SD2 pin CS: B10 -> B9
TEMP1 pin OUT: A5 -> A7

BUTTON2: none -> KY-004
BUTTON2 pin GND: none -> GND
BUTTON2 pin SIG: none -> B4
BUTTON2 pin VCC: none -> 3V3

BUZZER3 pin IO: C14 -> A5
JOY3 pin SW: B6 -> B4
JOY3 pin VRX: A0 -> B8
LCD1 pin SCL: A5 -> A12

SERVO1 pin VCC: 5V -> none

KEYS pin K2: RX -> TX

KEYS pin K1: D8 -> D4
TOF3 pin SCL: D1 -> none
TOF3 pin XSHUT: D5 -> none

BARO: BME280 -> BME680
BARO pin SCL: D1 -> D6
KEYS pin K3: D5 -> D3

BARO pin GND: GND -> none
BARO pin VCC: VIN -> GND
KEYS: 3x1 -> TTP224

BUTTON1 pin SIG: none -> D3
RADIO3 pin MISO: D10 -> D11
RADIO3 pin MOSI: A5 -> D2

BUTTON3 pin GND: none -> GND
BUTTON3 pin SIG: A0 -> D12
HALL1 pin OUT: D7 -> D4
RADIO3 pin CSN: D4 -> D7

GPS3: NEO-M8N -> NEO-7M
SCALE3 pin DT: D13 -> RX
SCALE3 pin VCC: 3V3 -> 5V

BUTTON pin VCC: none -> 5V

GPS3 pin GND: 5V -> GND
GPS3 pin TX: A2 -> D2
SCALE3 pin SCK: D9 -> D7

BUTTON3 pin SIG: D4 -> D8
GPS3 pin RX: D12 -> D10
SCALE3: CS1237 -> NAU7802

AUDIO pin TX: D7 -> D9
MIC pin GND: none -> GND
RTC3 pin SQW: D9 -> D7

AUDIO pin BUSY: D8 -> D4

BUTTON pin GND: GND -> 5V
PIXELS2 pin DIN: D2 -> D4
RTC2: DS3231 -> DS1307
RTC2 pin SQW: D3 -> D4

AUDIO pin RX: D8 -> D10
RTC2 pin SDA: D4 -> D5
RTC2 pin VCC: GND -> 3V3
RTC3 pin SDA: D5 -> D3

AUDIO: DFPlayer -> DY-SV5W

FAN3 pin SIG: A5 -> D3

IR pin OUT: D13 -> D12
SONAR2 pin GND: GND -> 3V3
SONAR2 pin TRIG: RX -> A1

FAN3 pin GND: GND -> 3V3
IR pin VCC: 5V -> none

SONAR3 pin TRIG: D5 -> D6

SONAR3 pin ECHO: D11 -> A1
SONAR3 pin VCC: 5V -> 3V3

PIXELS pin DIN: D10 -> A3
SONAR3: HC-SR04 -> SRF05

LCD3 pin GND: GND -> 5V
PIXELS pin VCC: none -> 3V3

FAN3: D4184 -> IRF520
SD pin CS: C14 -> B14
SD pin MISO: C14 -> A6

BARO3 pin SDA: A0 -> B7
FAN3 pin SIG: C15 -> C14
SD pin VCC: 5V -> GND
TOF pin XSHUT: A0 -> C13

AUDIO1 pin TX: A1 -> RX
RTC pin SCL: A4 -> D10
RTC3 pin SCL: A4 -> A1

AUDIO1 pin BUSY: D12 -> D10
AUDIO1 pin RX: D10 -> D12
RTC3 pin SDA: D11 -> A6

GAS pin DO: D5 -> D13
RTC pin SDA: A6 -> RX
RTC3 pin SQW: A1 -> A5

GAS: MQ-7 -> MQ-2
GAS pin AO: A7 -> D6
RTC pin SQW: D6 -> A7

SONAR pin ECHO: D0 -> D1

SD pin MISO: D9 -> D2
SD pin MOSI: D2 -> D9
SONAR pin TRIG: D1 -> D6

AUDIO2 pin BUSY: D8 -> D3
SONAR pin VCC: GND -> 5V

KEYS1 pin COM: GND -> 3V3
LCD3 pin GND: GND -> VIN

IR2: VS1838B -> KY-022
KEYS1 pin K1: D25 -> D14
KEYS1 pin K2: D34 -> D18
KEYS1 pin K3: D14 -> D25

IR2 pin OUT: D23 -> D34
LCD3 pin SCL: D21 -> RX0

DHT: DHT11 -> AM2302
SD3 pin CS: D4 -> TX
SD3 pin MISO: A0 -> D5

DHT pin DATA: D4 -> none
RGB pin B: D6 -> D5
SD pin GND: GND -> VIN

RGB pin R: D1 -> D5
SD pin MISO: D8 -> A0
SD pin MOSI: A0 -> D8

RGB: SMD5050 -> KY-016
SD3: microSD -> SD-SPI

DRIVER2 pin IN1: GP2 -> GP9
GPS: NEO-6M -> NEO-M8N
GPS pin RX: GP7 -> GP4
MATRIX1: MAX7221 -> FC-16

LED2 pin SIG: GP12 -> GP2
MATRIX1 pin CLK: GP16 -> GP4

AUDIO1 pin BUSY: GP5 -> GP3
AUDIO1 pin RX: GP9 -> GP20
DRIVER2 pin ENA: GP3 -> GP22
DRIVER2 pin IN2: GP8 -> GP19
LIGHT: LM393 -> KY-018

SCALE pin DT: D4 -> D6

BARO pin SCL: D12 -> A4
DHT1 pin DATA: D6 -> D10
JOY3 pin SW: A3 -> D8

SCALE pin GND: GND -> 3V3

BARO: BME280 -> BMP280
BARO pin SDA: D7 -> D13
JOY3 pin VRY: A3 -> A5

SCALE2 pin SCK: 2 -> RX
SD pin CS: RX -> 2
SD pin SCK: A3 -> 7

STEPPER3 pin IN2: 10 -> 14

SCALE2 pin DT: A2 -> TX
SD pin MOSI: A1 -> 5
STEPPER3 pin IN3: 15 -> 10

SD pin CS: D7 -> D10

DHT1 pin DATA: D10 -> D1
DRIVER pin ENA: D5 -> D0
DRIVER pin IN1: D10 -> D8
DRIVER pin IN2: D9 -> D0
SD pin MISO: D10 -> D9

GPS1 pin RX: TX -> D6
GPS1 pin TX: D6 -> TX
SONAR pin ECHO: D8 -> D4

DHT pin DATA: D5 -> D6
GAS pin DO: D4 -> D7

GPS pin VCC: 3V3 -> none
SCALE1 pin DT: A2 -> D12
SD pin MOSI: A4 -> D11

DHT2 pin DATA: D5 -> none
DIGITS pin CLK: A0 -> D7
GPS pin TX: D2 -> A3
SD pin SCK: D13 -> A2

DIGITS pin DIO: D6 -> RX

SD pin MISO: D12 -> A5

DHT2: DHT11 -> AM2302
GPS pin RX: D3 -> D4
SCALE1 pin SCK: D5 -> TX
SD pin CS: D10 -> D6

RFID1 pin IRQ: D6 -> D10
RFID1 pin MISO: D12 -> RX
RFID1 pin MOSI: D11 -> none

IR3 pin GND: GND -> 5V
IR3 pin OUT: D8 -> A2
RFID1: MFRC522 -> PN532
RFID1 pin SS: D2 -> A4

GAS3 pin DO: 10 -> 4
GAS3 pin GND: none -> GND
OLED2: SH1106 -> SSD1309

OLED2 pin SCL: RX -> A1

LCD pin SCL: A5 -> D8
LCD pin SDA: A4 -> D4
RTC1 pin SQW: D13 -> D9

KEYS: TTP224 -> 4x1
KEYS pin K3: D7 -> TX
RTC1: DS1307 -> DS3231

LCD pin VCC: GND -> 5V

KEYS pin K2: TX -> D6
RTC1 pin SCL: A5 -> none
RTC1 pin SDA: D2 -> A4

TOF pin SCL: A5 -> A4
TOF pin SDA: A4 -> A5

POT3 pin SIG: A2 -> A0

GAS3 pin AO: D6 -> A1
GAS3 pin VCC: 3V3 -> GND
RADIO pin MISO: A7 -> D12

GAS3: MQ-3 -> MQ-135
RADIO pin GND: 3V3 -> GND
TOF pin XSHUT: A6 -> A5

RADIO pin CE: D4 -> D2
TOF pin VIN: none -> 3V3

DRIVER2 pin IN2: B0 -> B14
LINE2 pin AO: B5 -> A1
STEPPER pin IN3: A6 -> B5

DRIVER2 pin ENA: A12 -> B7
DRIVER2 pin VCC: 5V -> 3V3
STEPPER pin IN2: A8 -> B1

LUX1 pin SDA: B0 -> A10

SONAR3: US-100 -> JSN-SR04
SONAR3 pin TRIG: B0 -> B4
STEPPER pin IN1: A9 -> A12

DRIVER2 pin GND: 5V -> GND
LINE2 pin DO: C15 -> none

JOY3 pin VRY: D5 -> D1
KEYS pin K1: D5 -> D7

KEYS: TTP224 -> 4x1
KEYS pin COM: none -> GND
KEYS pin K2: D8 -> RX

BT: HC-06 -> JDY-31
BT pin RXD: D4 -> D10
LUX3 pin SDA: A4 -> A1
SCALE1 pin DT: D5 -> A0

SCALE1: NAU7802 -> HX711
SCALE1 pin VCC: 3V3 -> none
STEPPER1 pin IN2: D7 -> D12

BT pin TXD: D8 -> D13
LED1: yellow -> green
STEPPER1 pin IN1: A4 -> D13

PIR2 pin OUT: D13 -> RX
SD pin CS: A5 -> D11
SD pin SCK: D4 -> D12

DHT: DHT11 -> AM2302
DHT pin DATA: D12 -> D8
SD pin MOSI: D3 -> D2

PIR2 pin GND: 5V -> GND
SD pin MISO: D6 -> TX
━━━━━━━━━━━━━━━━━━━━━━━━━━━━━━
Find "STEPPER pin IN3: A6 -> B5" in the material above; set down exactly the line holding it and every line after it, through the last, and no others.

STEPPER pin IN3: A6 -> B5

DRIVER2 pin ENA: A12 -> B7
DRIVER2 pin VCC: 5V -> 3V3
STEPPER pin IN2: A8 -> B1

LUX1 pin SDA: B0 -> A10

SONAR3: US-100 -> JSN-SR04
SONAR3 pin TRIG: B0 -> B4
STEPPER pin IN1: A9 -> A12

DRIVER2 pin GND: 5V -> GND
LINE2 pin DO: C15 -> none

JOY3 pin VRY: D5 -> D1
KEYS pin K1: D5 -> D7

KEYS: TTP224 -> 4x1
KEYS pin COM: none -> GND
KEYS pin K2: D8 -> RX

BT: HC-06 -> JDY-31
BT pin RXD: D4 -> D10
LUX3 pin SDA: A4 -> A1
SCALE1 pin DT: D5 -> A0

SCALE1: NAU7802 -> HX711
SCALE1 pin VCC: 3V3 -> none
STEPPER1 pin IN2: D7 -> D12

BT pin TXD: D8 -> D13
LED1: yellow -> green
STEPPER1 pin IN1: A4 -> D13

PIR2 pin OUT: D13 -> RX
SD pin CS: A5 -> D11
SD pin SCK: D4 -> D12

DHT: DHT11 -> AM2302
DHT pin DATA: D12 -> D8
SD pin MOSI: D3 -> D2

PIR2 pin GND: 5V -> GND
SD pin MISO: D6 -> TX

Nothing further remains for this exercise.